[[ Source records, beginning ]]

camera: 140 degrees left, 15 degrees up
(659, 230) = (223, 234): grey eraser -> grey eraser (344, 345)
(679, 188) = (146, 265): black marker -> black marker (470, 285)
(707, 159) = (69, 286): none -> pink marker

[[ Source records, end ]]
[[ Source records, beginning ]]

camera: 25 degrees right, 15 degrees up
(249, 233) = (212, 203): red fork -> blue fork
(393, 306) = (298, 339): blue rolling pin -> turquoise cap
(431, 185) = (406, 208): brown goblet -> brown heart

[[ Source records, end ]]
[[ Source records, beginning ]]

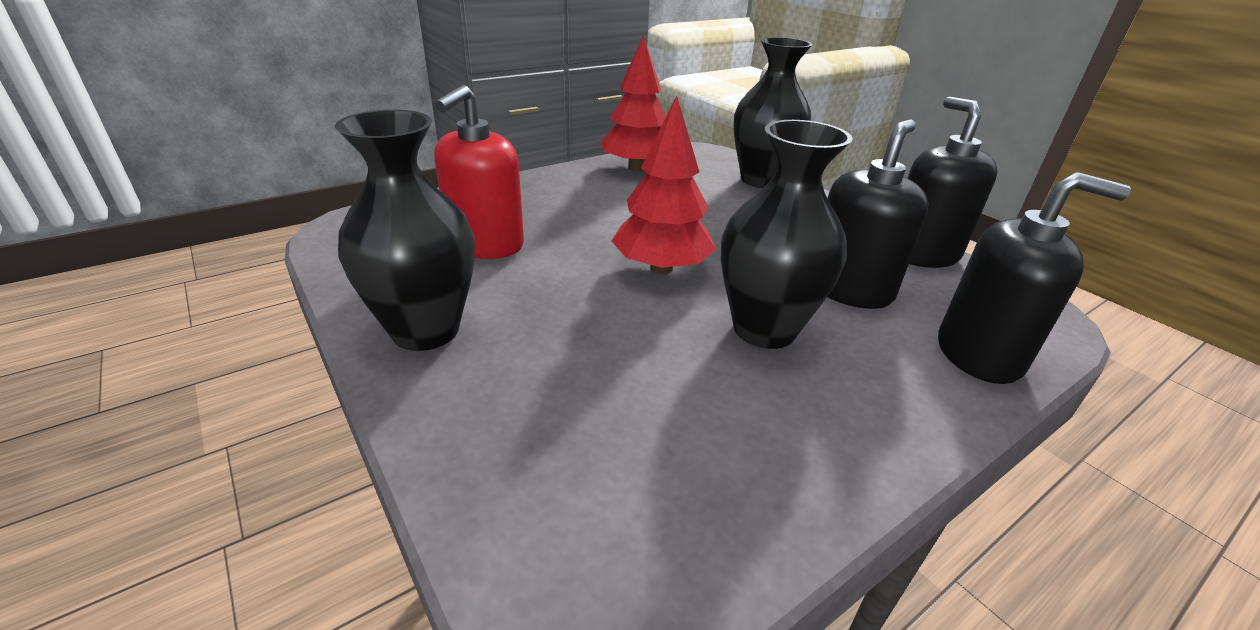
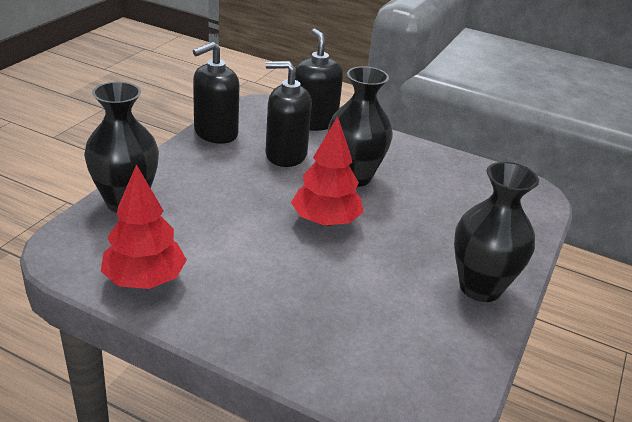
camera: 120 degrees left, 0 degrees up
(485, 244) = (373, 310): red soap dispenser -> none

[[ Source records, end ]]

Work out how many lines of the material above contain "none", then write that number alone.

Response area
2